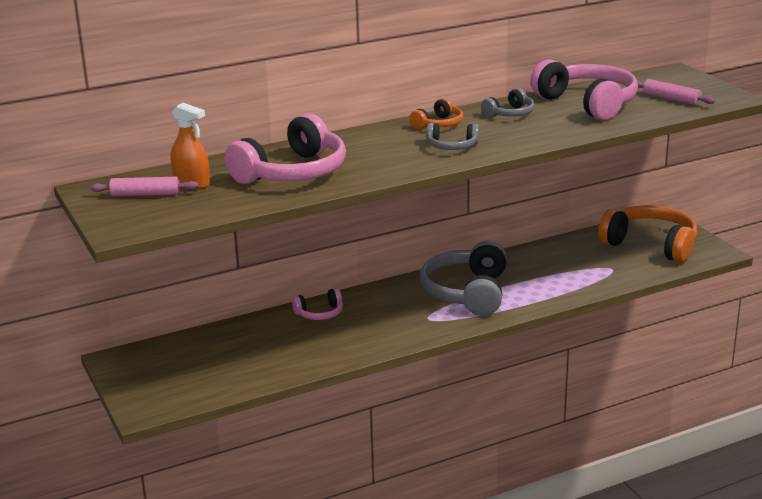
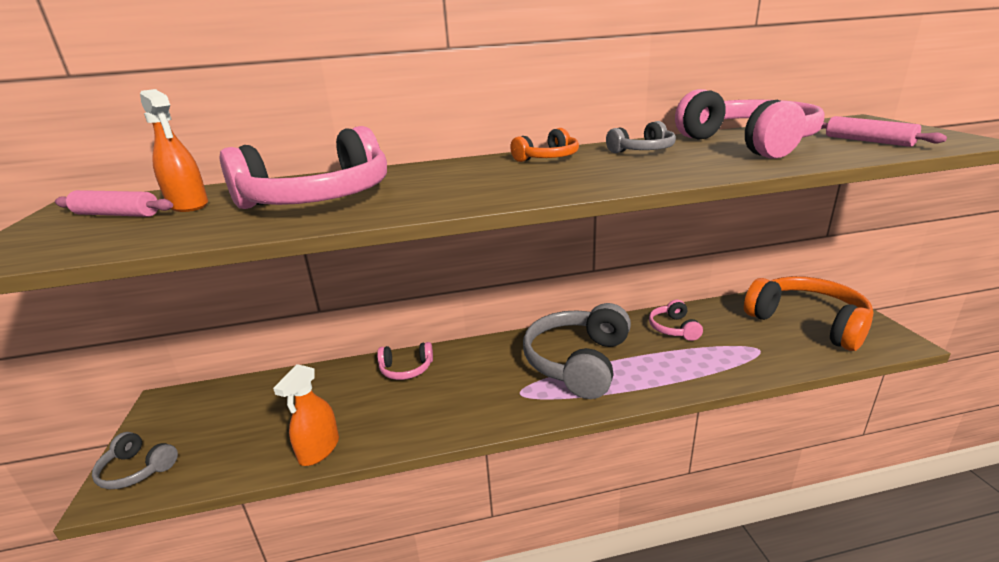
camera: 15 degrees right, 0 degrees up
(287, 370) = (319, 449): none -> orange spray bottle
(452, 146) = (549, 179): grey headphones -> grey headphones (137, 469)
(541, 260) = (673, 328): none -> pink headphones

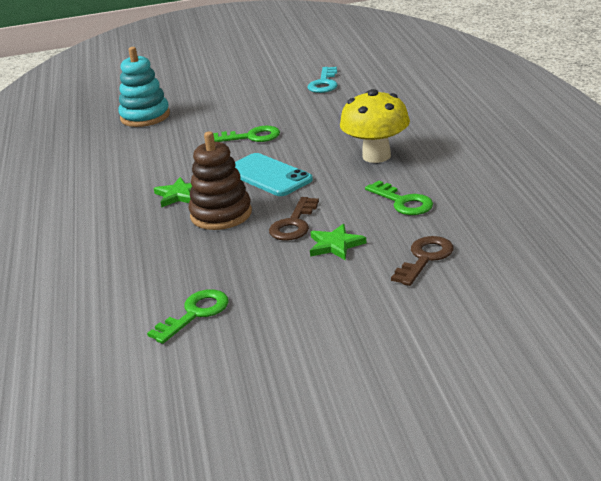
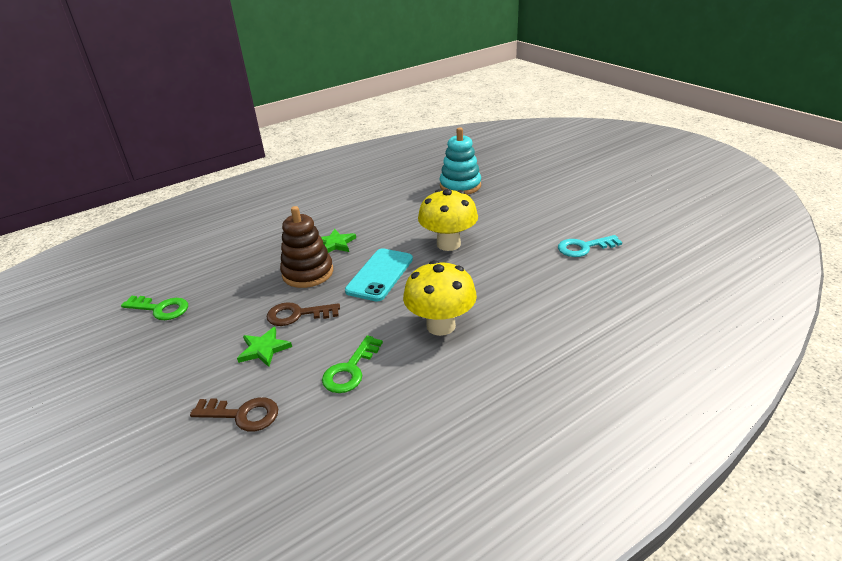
camera: 65 degrees right, 5 degrees up
(252, 137) = (448, 244): green key -> yellow mushroom

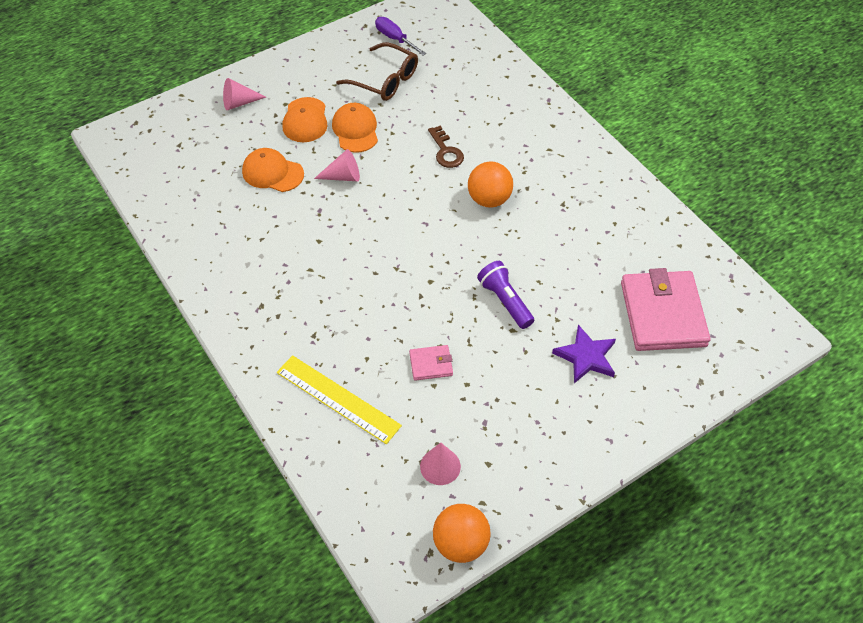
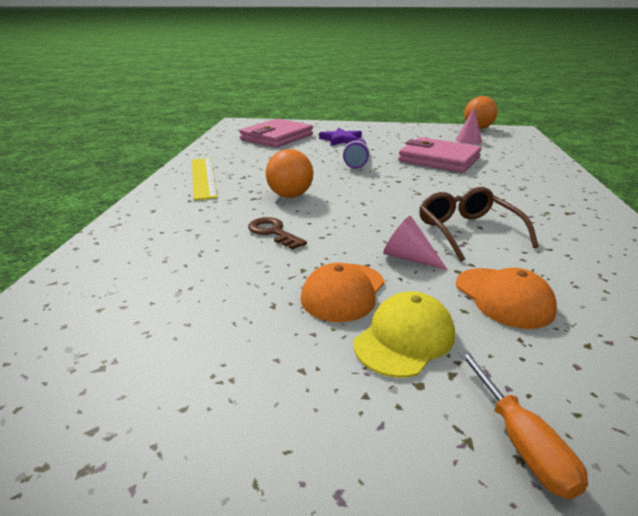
camera: 140 degrees left, 25 degrees down
(239, 103) = (520, 441): pink cone -> orange screwdriver
(305, 120) = (404, 338): orange cap -> yellow cap
(338, 398) = (519, 166): yellow ruler -> yellow ruler (203, 177)
(385, 80) = (222, 331): brown glasses -> brown glasses (467, 231)
(395, 39) = (98, 393): purple screwdriver -> none
(431, 364) = (439, 159): pink wallet -> pink wallet, size x2.22
(446, 151) = (273, 232): brown key -> brown key turned 60 degrees counterclockwise

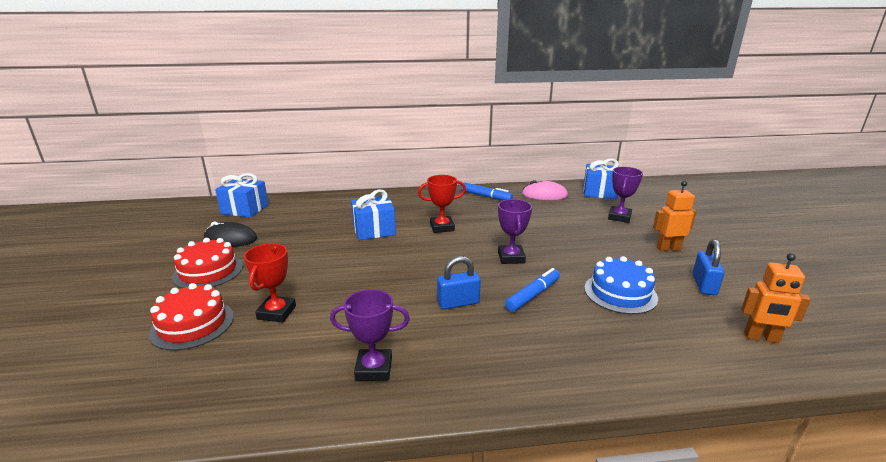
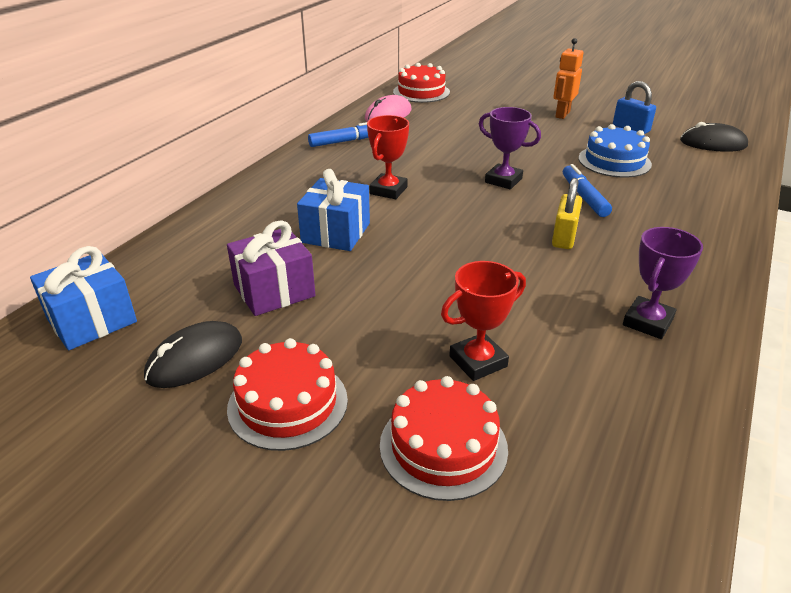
camera: 55 degrees left, 10 degrees up
(276, 312) = (478, 361): red trophy -> red trophy turned 75 degrees counterclockwise
(300, 235) = (274, 291): none -> purple gift
(458, 303) = (564, 237): blue padlock -> yellow padlock
(599, 192) = (421, 92): blue gift -> red cake
(619, 217) = (483, 106): purple trophy -> none
(761, 338) = (713, 143): orange robot -> black mouse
|---|
_Assignment_
Scan the data above. Return every line with "trophy" in it.

_Your solution_
(276, 312) = (478, 361): red trophy -> red trophy turned 75 degrees counterclockwise
(619, 217) = (483, 106): purple trophy -> none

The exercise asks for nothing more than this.